* **DESCRIPTION OF THE TASK**
Each line that includes "grey" must be copied from the records.

* **PROVIDED INFORMATION**

####################

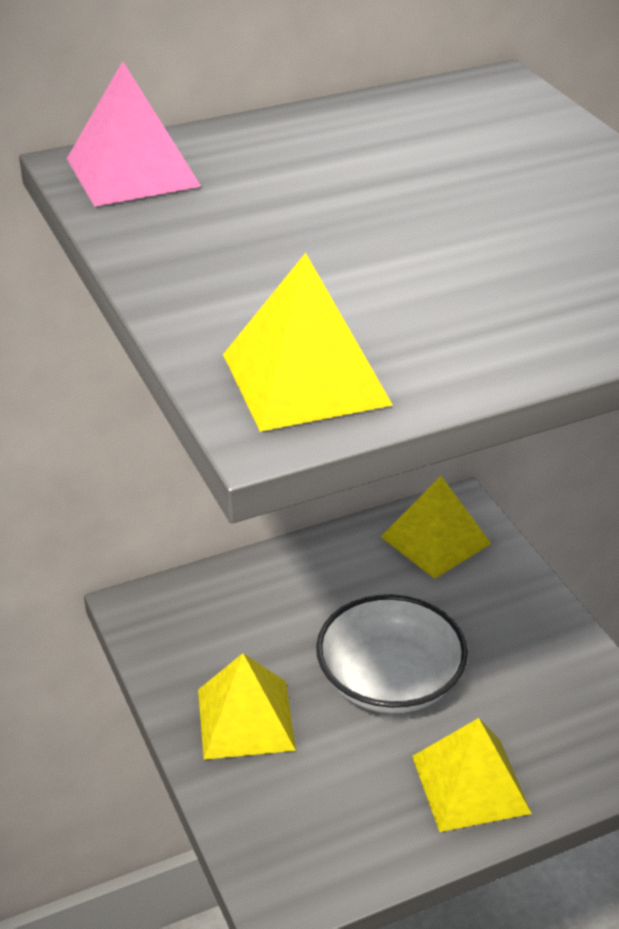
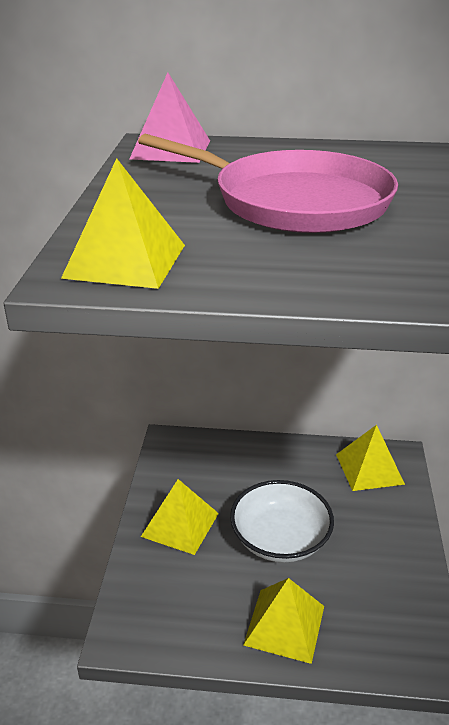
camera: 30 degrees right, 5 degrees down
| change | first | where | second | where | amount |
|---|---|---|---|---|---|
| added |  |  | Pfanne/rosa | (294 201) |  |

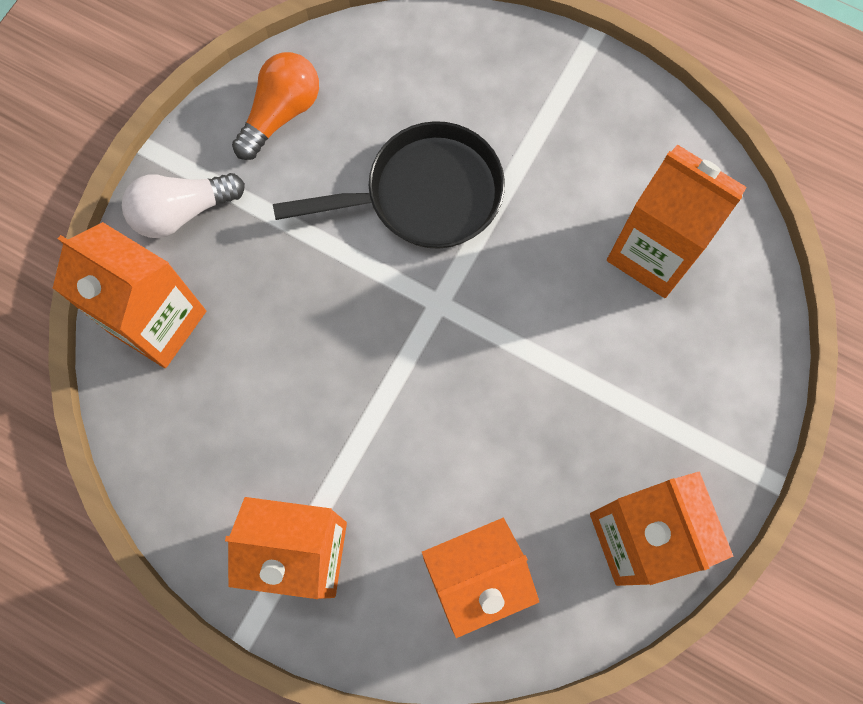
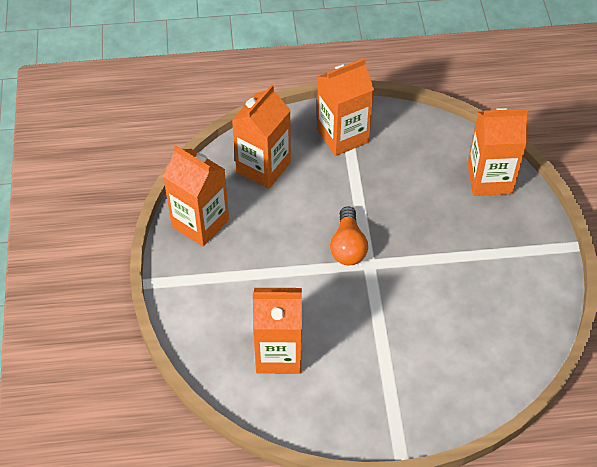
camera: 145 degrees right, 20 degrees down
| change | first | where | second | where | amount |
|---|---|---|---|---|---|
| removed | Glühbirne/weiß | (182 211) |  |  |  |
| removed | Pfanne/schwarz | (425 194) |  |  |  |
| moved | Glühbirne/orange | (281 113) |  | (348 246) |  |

####################

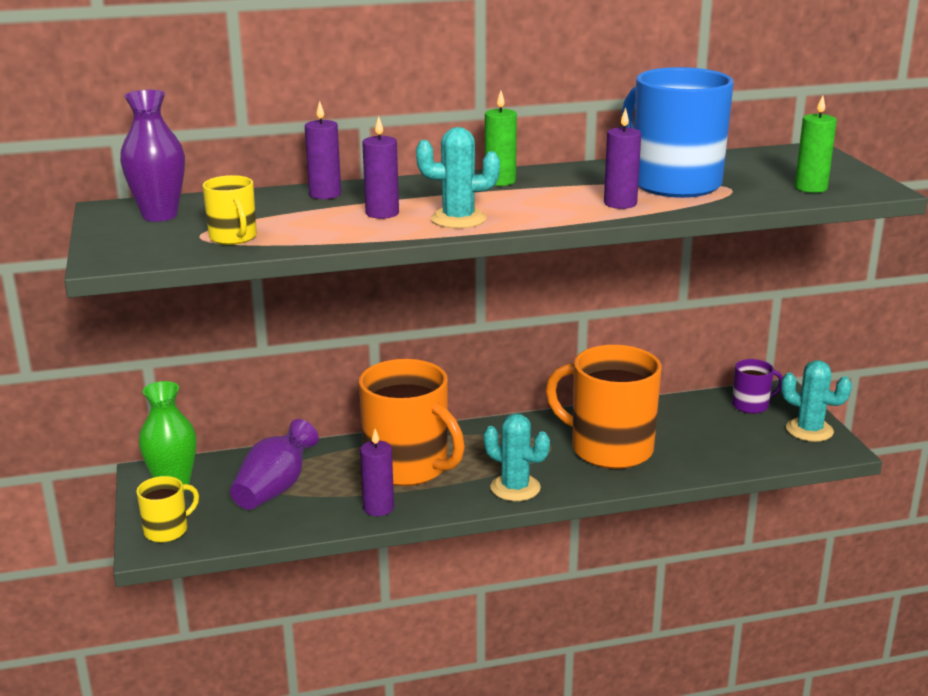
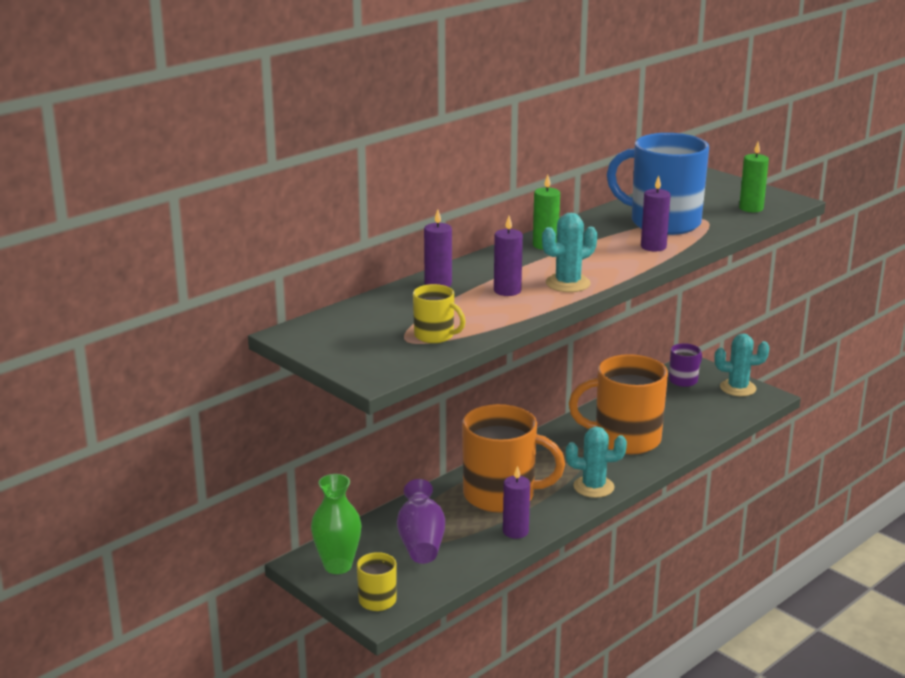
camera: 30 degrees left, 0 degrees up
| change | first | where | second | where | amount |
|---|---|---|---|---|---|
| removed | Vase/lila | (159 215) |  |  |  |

####################

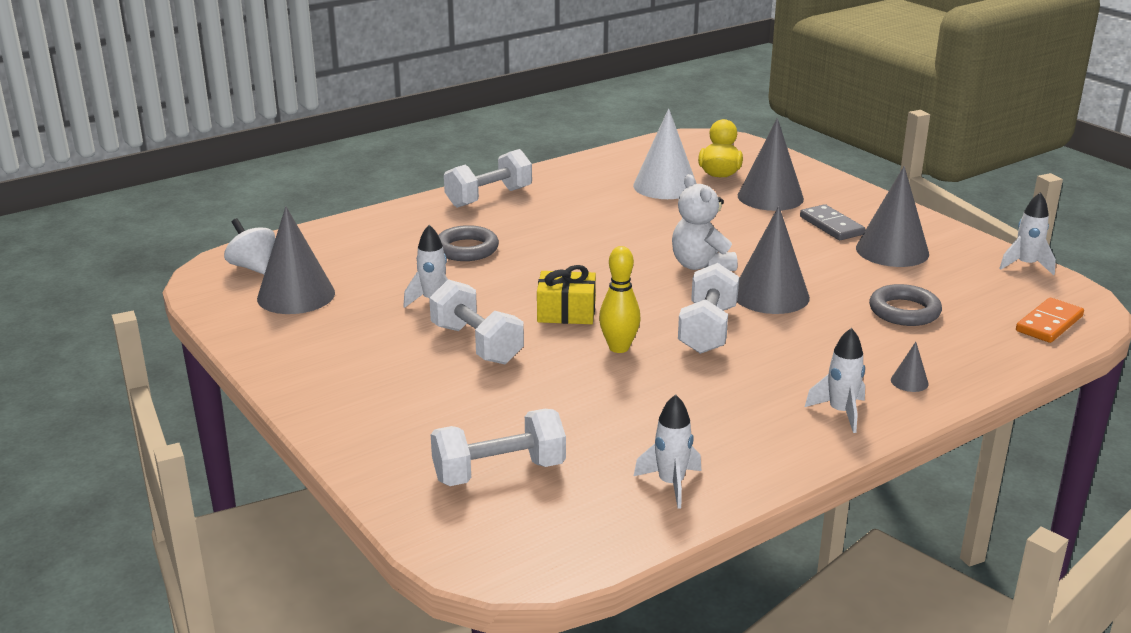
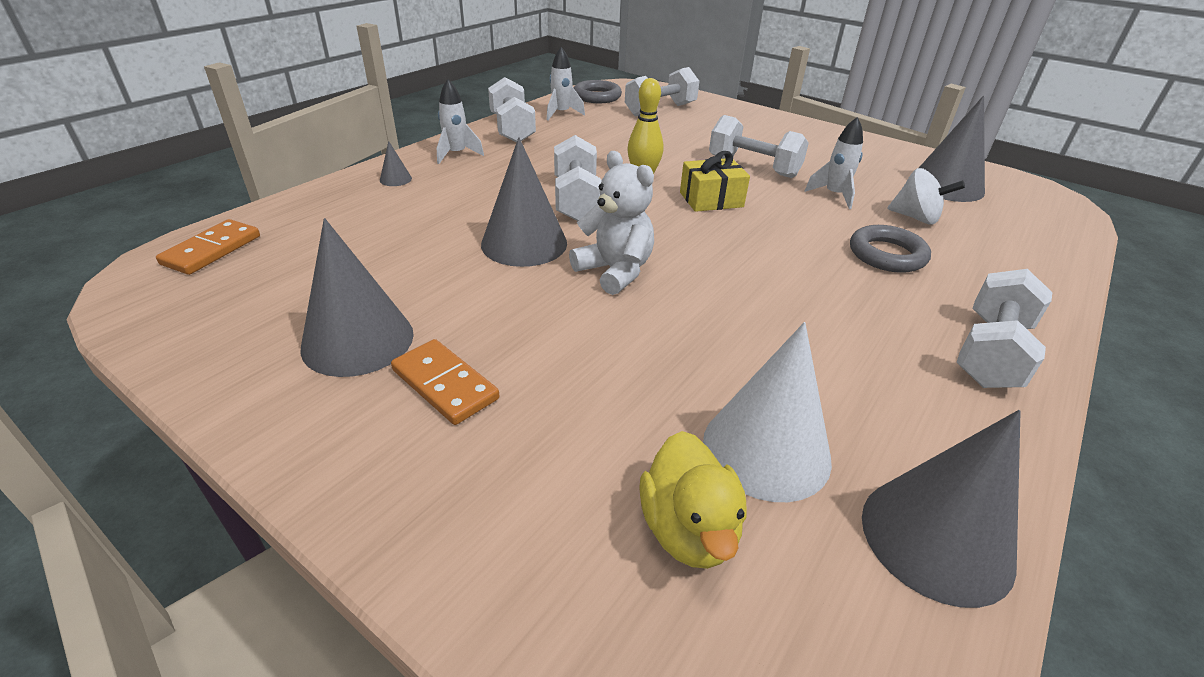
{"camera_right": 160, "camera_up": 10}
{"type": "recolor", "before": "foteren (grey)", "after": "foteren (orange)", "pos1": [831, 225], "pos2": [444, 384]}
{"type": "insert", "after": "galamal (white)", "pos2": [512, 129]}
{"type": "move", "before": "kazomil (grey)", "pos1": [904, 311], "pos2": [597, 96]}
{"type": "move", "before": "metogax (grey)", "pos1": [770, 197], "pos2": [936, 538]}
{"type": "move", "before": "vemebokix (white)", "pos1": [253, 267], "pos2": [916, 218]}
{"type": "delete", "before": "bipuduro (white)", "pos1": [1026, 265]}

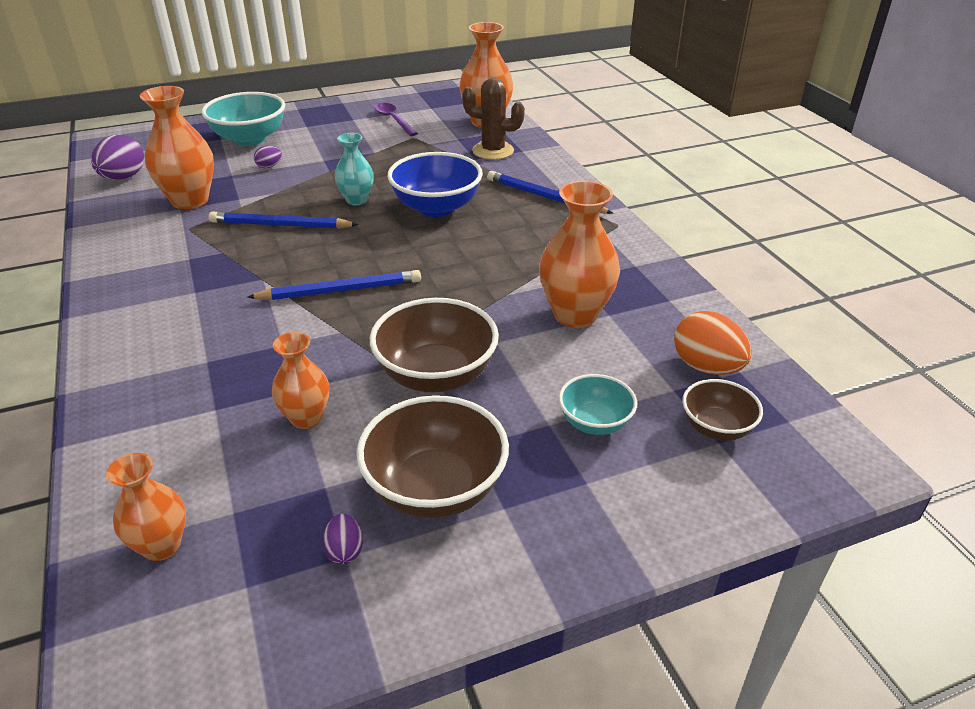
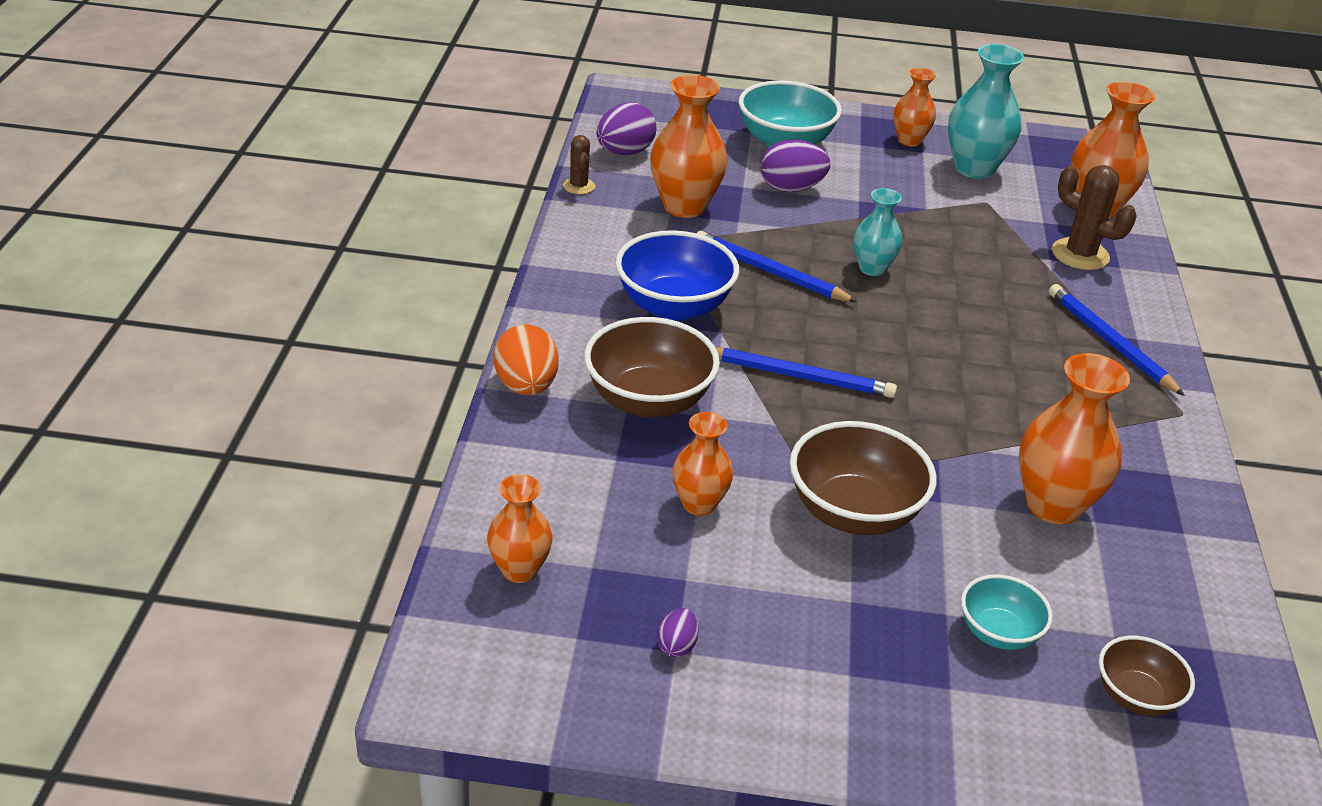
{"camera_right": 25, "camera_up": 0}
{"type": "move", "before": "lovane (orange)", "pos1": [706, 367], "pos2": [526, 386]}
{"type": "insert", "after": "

####################

* **YOUR RESPONSE**
{"type": "recolor", "before": "foteren (grey)", "after": "foteren (orange)", "pos1": [831, 225], "pos2": [444, 384]}
{"type": "move", "before": "kazomil (grey)", "pos1": [904, 311], "pos2": [597, 96]}
{"type": "move", "before": "metogax (grey)", "pos1": [770, 197], "pos2": [936, 538]}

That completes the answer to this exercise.